The problem —
Change every "yellow arrow" in the lines below to "gold arrow", keeping everything else the same. Write the lines out again without the pictures.

Data items —

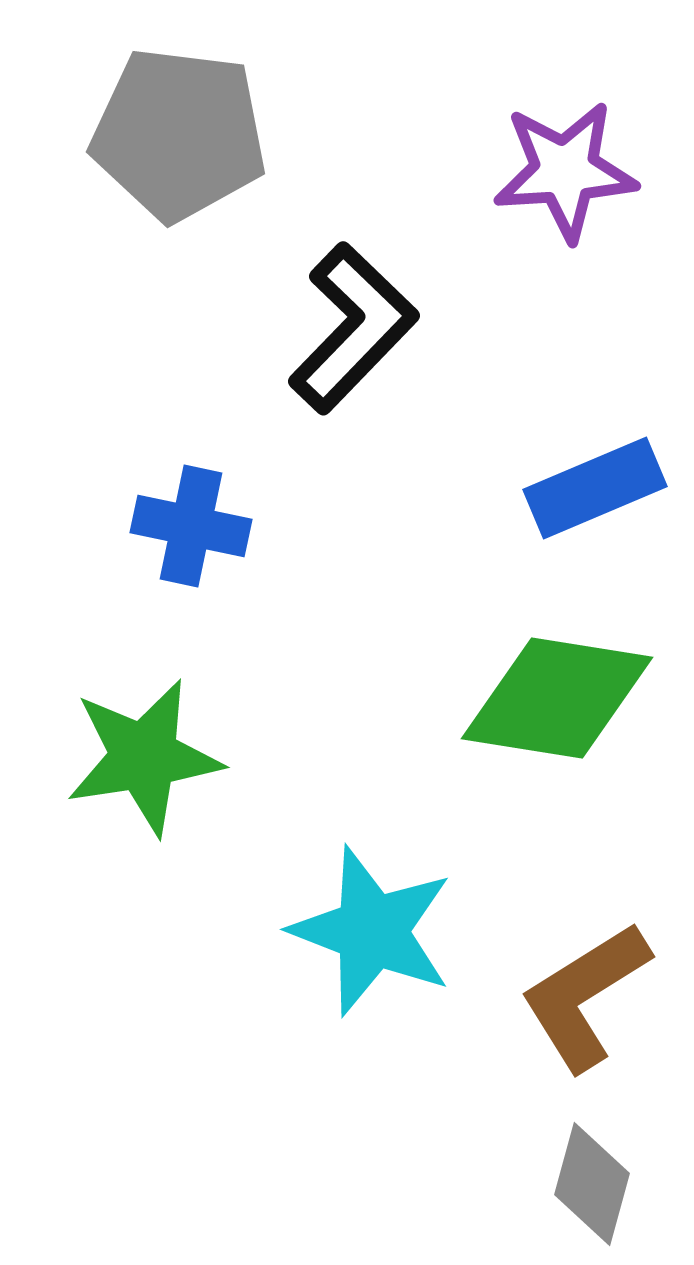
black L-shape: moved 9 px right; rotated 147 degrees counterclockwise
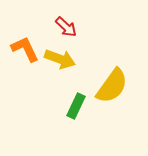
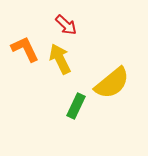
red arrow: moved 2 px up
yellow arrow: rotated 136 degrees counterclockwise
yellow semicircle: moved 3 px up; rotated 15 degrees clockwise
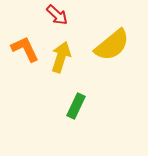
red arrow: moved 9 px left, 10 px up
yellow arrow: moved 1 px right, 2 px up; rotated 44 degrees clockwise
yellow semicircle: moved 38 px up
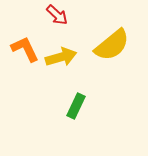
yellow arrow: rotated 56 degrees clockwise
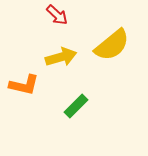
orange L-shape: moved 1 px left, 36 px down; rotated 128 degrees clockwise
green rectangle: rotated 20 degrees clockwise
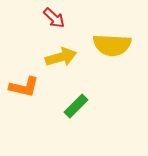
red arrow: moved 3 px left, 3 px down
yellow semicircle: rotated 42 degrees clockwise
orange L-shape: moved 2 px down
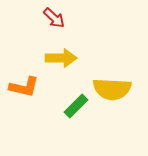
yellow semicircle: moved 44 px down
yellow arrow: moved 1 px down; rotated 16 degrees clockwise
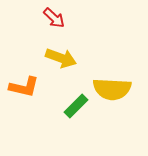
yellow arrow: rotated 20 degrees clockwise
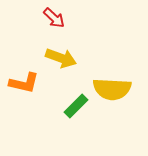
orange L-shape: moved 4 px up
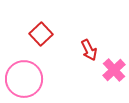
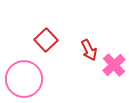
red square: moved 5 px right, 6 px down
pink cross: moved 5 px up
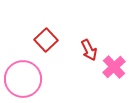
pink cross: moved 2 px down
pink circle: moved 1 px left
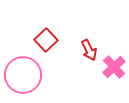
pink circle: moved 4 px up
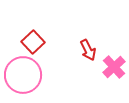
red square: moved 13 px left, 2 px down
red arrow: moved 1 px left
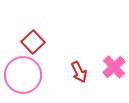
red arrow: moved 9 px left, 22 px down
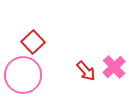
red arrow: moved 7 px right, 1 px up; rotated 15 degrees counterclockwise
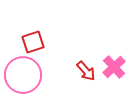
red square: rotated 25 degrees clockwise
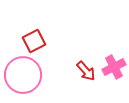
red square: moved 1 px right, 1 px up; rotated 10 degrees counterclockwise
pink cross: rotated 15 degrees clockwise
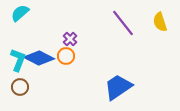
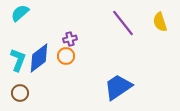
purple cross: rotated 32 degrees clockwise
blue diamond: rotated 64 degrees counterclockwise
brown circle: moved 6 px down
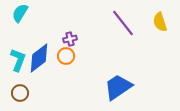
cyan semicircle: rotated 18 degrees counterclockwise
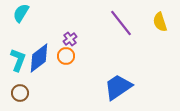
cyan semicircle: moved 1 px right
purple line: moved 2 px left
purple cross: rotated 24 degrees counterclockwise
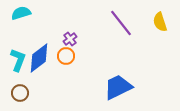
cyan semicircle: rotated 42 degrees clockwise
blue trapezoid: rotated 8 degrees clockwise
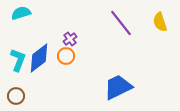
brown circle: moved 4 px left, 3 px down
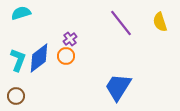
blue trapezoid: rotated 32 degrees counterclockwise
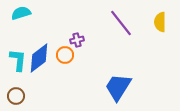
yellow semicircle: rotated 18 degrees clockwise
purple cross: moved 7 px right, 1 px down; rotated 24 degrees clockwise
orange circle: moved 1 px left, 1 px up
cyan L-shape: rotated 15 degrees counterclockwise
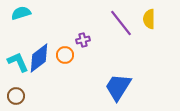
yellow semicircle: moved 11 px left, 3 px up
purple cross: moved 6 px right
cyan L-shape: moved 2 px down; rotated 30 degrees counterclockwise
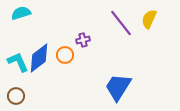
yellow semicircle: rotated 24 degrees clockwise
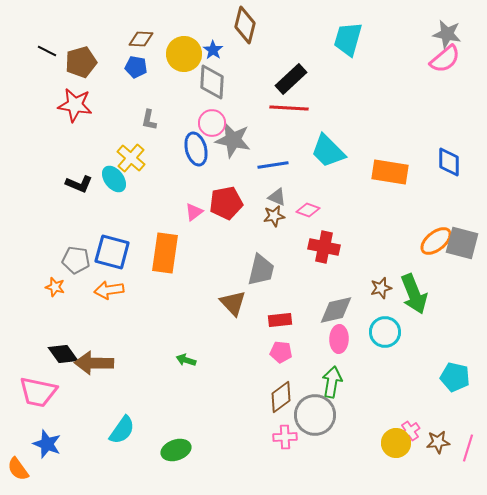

Final answer —
black L-shape: moved 9 px right; rotated 147 degrees counterclockwise
red arrow: moved 2 px up
gold arrow: rotated 136 degrees counterclockwise
yellow semicircle: moved 3 px up; rotated 15 degrees clockwise
red arrow: moved 9 px left, 10 px up
gold arrow: moved 1 px right, 2 px up; rotated 44 degrees clockwise
yellow semicircle: moved 38 px up
gold arrow: rotated 56 degrees clockwise
orange L-shape: moved 1 px left, 36 px down; rotated 128 degrees clockwise
green rectangle: rotated 20 degrees clockwise
red arrow: moved 3 px left, 3 px down
yellow semicircle: rotated 42 degrees clockwise
orange L-shape: moved 2 px down
yellow semicircle: moved 44 px down
gold arrow: moved 1 px down; rotated 16 degrees clockwise
gold arrow: rotated 20 degrees clockwise
orange L-shape: moved 4 px up
red square: moved 5 px right, 6 px down
pink cross: moved 5 px up
pink cross: moved 2 px down
pink circle: moved 1 px left
pink circle: moved 4 px up
red square: moved 13 px left, 2 px down
red arrow: moved 1 px left
red arrow: moved 9 px left, 22 px down
red arrow: moved 7 px right, 1 px up; rotated 15 degrees counterclockwise
red square: rotated 25 degrees clockwise
red square: moved 1 px right, 1 px up; rotated 10 degrees counterclockwise
pink cross: rotated 15 degrees clockwise
purple cross: rotated 32 degrees clockwise
blue diamond: rotated 64 degrees counterclockwise
brown circle: moved 6 px down
cyan semicircle: rotated 18 degrees counterclockwise
cyan semicircle: moved 1 px right
purple line: moved 2 px left
purple cross: rotated 24 degrees counterclockwise
cyan semicircle: rotated 42 degrees clockwise
blue trapezoid: rotated 8 degrees clockwise
brown circle: moved 4 px left, 3 px down
blue trapezoid: rotated 32 degrees counterclockwise
yellow semicircle: rotated 18 degrees clockwise
purple cross: moved 7 px right, 1 px down; rotated 24 degrees clockwise
orange circle: moved 1 px left, 1 px up
cyan L-shape: rotated 15 degrees counterclockwise
yellow semicircle: moved 11 px left, 3 px up
purple cross: moved 6 px right
cyan L-shape: moved 2 px down; rotated 30 degrees counterclockwise
yellow semicircle: rotated 24 degrees clockwise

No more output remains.